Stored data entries

--------

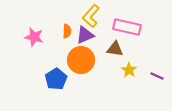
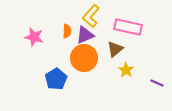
pink rectangle: moved 1 px right
brown triangle: rotated 48 degrees counterclockwise
orange circle: moved 3 px right, 2 px up
yellow star: moved 3 px left
purple line: moved 7 px down
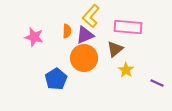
pink rectangle: rotated 8 degrees counterclockwise
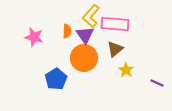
pink rectangle: moved 13 px left, 3 px up
purple triangle: rotated 42 degrees counterclockwise
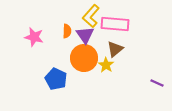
yellow star: moved 20 px left, 5 px up
blue pentagon: rotated 15 degrees counterclockwise
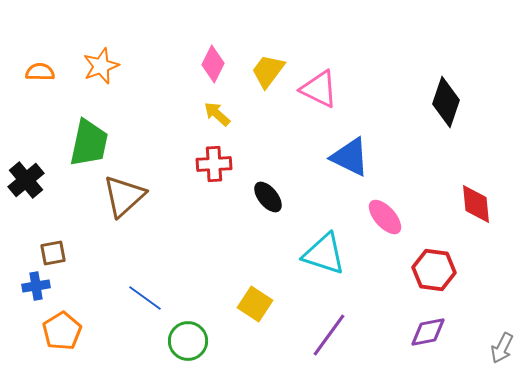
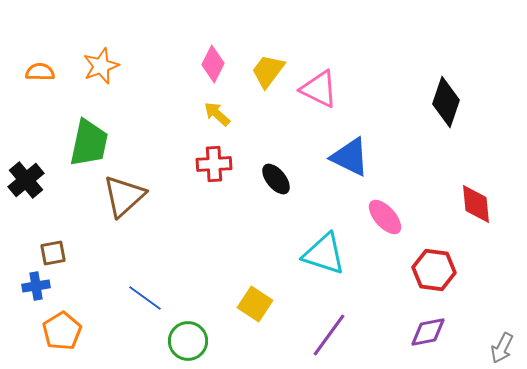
black ellipse: moved 8 px right, 18 px up
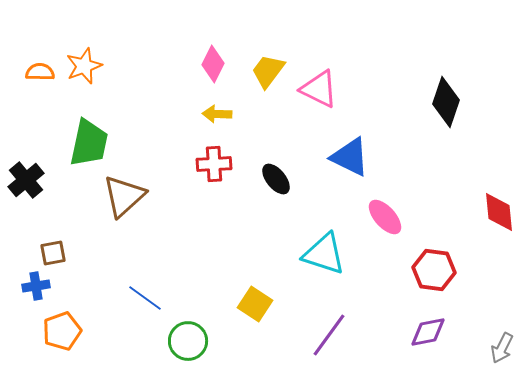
orange star: moved 17 px left
yellow arrow: rotated 40 degrees counterclockwise
red diamond: moved 23 px right, 8 px down
orange pentagon: rotated 12 degrees clockwise
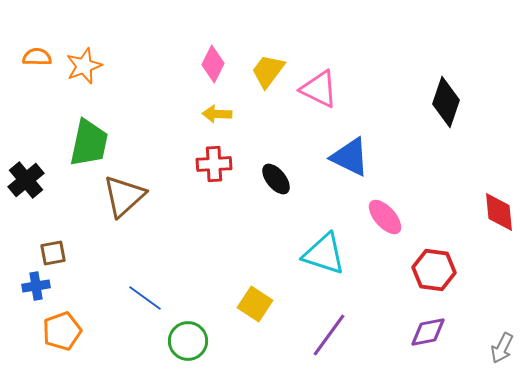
orange semicircle: moved 3 px left, 15 px up
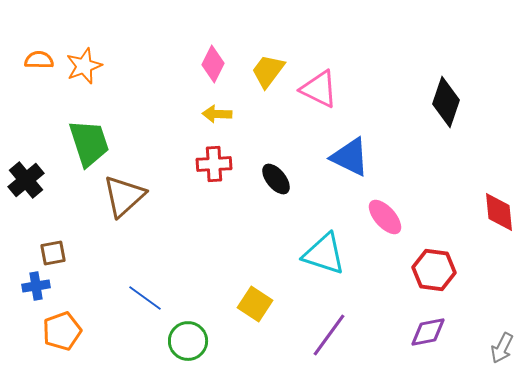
orange semicircle: moved 2 px right, 3 px down
green trapezoid: rotated 30 degrees counterclockwise
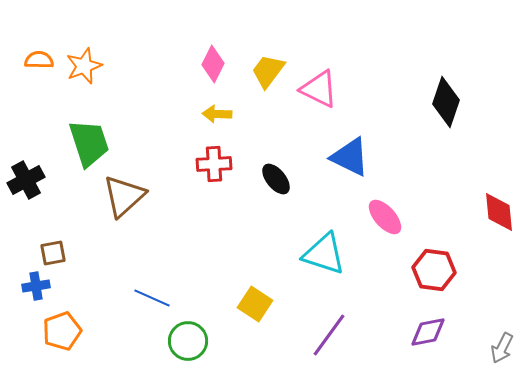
black cross: rotated 12 degrees clockwise
blue line: moved 7 px right; rotated 12 degrees counterclockwise
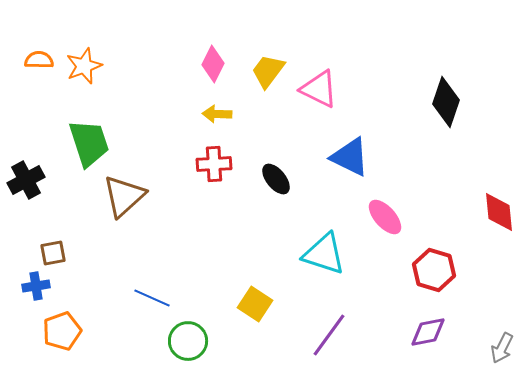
red hexagon: rotated 9 degrees clockwise
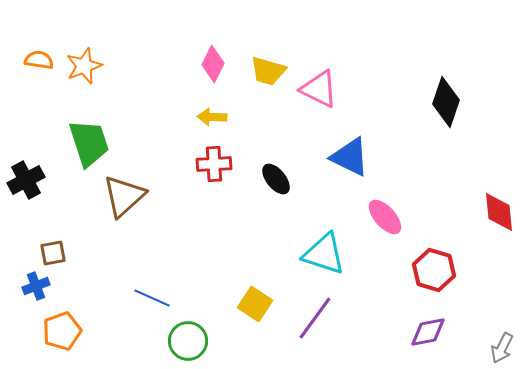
orange semicircle: rotated 8 degrees clockwise
yellow trapezoid: rotated 111 degrees counterclockwise
yellow arrow: moved 5 px left, 3 px down
blue cross: rotated 12 degrees counterclockwise
purple line: moved 14 px left, 17 px up
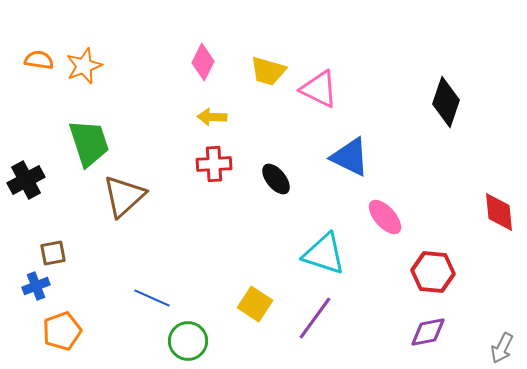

--------

## Aim of the task
Could you rewrite the change notes in all the records above with "counterclockwise" replaced by "anticlockwise" and everything else left as it is, omitting the pictures from your answer?

## Result of the exercise
pink rectangle: moved 1 px right
brown triangle: rotated 48 degrees anticlockwise
orange circle: moved 3 px right, 2 px up
yellow star: moved 3 px left
purple line: moved 7 px down
pink rectangle: rotated 8 degrees anticlockwise
pink rectangle: moved 13 px left, 3 px up
purple triangle: rotated 42 degrees anticlockwise
yellow star: moved 20 px left, 5 px up
blue pentagon: rotated 15 degrees anticlockwise
black ellipse: moved 8 px right, 18 px up
orange star: moved 17 px left
yellow arrow: rotated 40 degrees anticlockwise
red diamond: moved 23 px right, 8 px down
orange pentagon: rotated 12 degrees clockwise
orange semicircle: moved 3 px left, 15 px up
orange semicircle: moved 2 px right, 3 px down
green trapezoid: rotated 30 degrees anticlockwise
black cross: rotated 12 degrees clockwise
blue line: moved 7 px right; rotated 12 degrees anticlockwise
red hexagon: rotated 9 degrees clockwise
orange semicircle: rotated 8 degrees clockwise
yellow trapezoid: rotated 111 degrees anticlockwise
yellow arrow: moved 5 px left, 3 px down
blue cross: rotated 12 degrees anticlockwise
purple line: moved 14 px left, 17 px up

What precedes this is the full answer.